§ **Scene content tallies**:
========================================

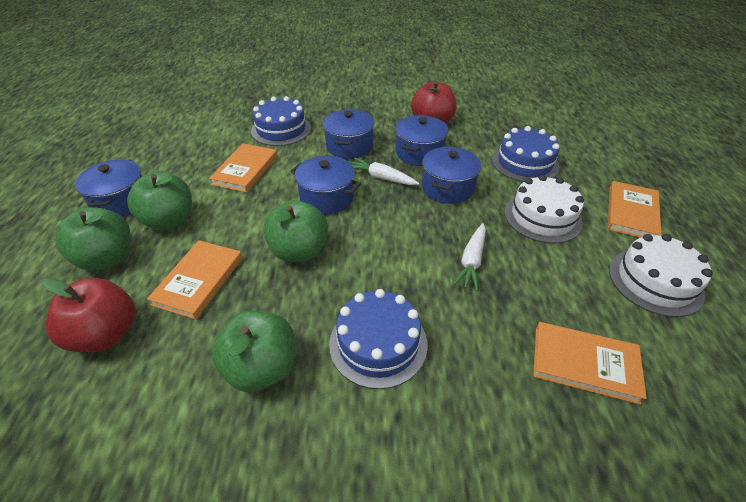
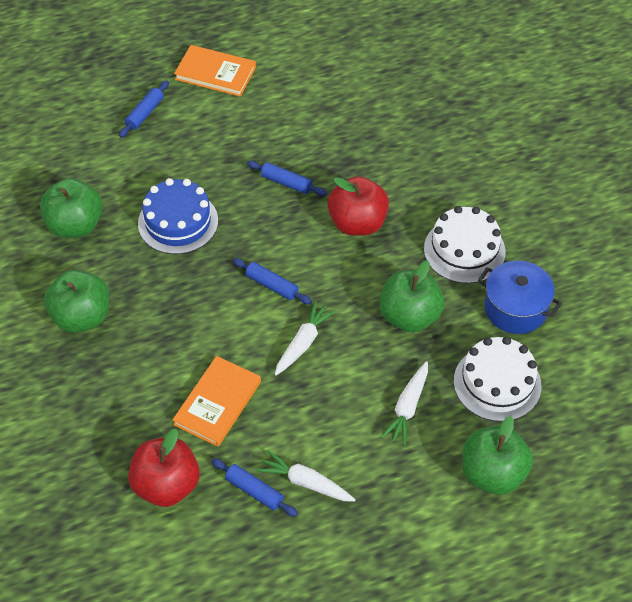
blue cake: 3 -> 1
blue pot: 5 -> 1
blue rolling pin: 0 -> 4
orange book: 4 -> 2
white carrot: 2 -> 3

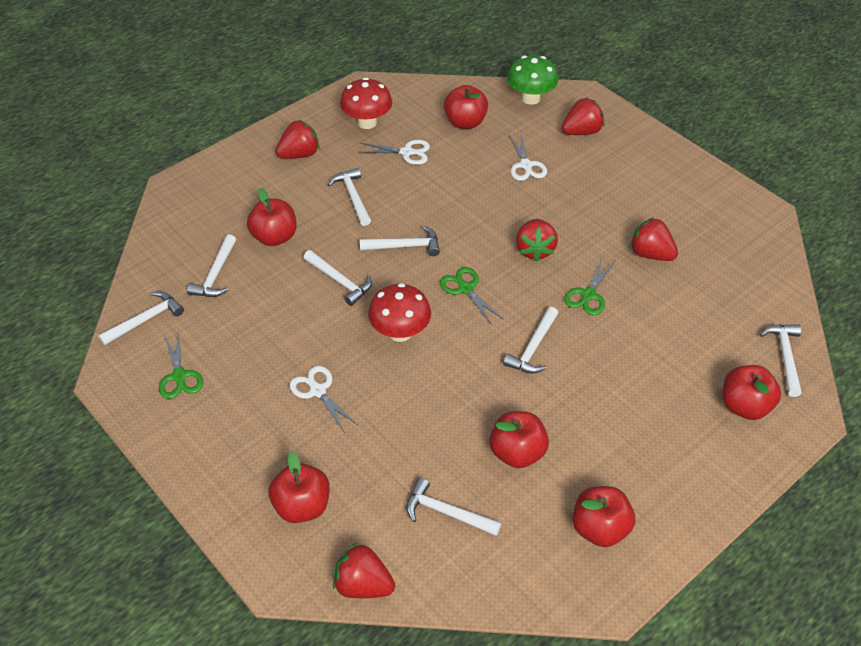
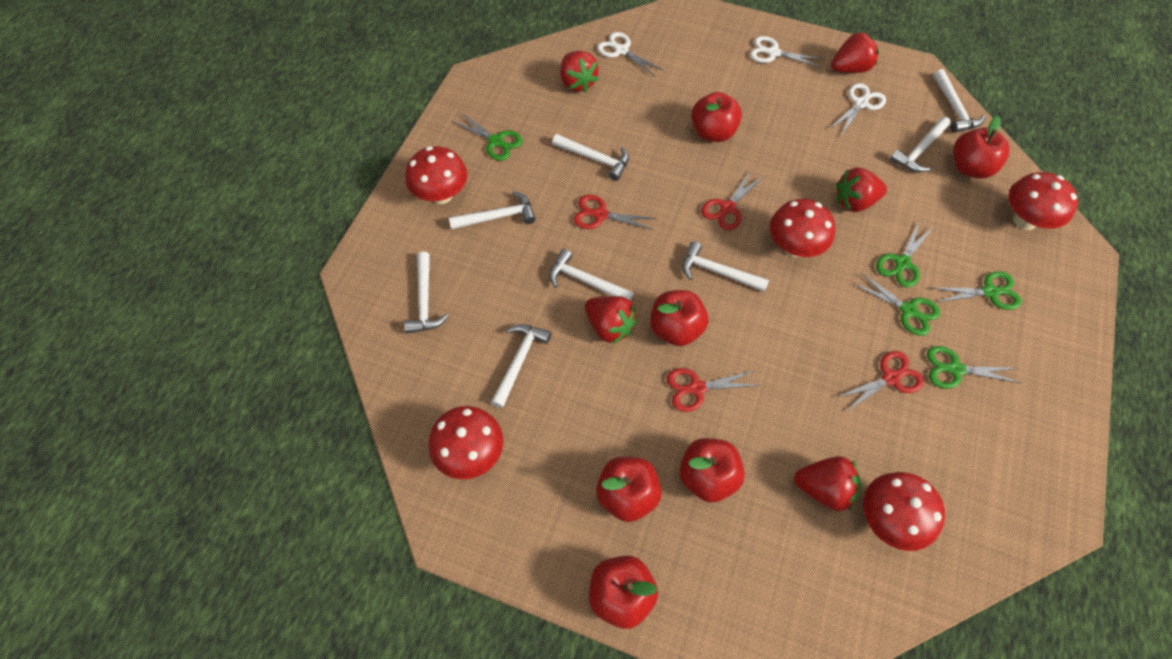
green mushroom: 1 -> 0
green scissors: 3 -> 5
red mushroom: 2 -> 5
red scissors: 0 -> 4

========================================

§ **What you should do**: Would you mind repeating the records above exactly, without the pictures?

§ **Solution to this exercise**:
blue cake: 3 -> 1
blue pot: 5 -> 1
blue rolling pin: 0 -> 4
orange book: 4 -> 2
white carrot: 2 -> 3

green mushroom: 1 -> 0
green scissors: 3 -> 5
red mushroom: 2 -> 5
red scissors: 0 -> 4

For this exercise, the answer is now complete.